== WHAT THE TASK ASKS ==
Nothing but the lines from the one containing "orange brick F4:G5" to the end of the material should be returned, each exactly as written.

== THE INPUT ==
· · · ·

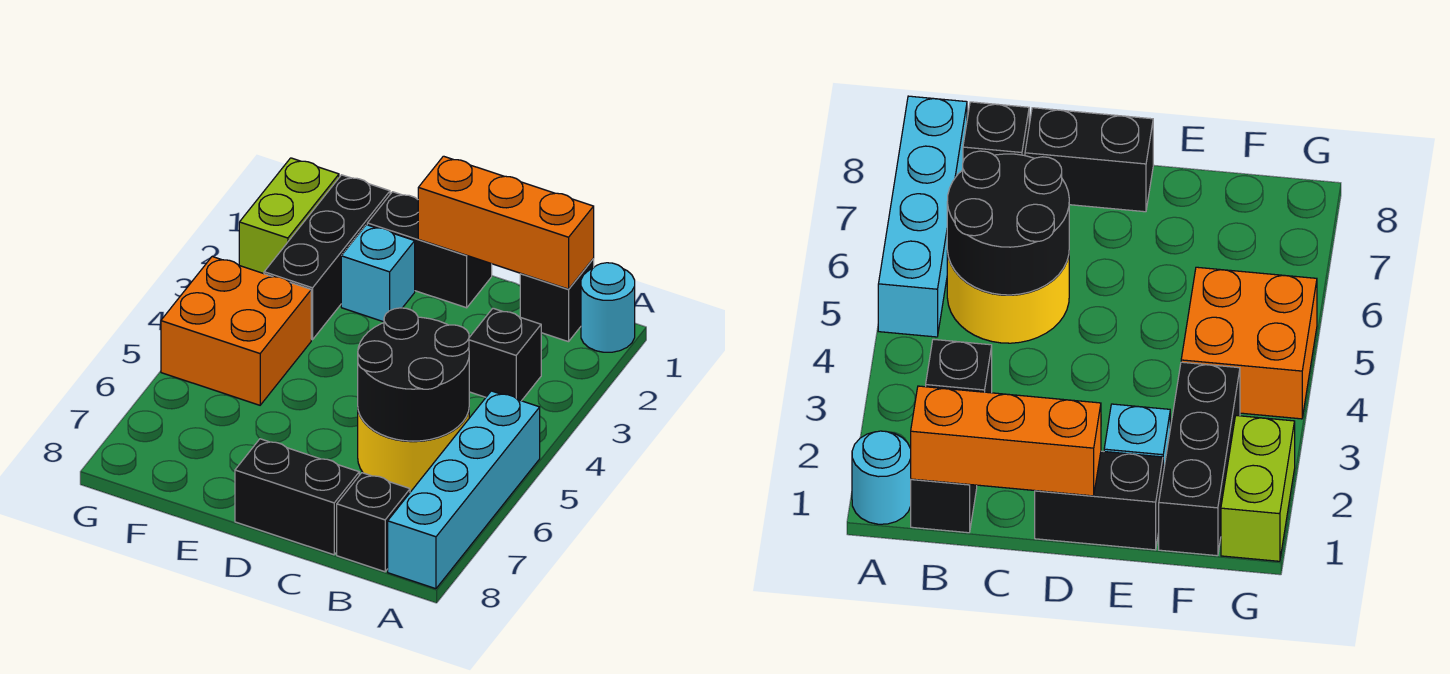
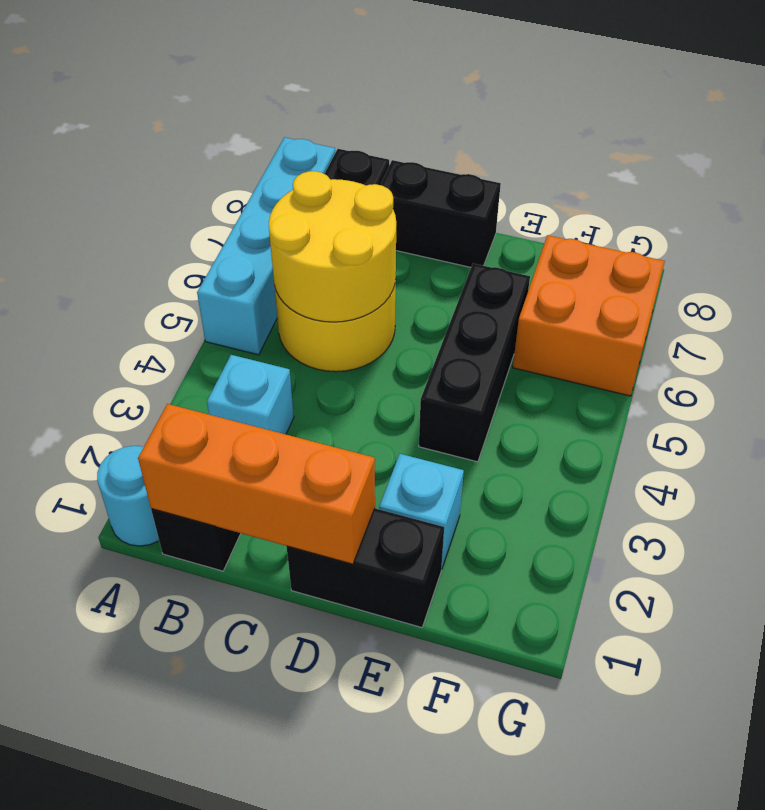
black brick B3 level 1 -> cyan brick B3 level 1
black round brick B5:C6 level 2 -> yellow round brick B5:C6 level 2
black brick F1:F3 level 1 -> black brick E4:E6 level 1
orange brick F4:G5 level 1 -> orange brick F6:G7 level 1
lime brick G1:G2 level 1 -> none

· · · ·

== RESPONSE TO THE EXERCISE ==
orange brick F4:G5 level 1 -> orange brick F6:G7 level 1
lime brick G1:G2 level 1 -> none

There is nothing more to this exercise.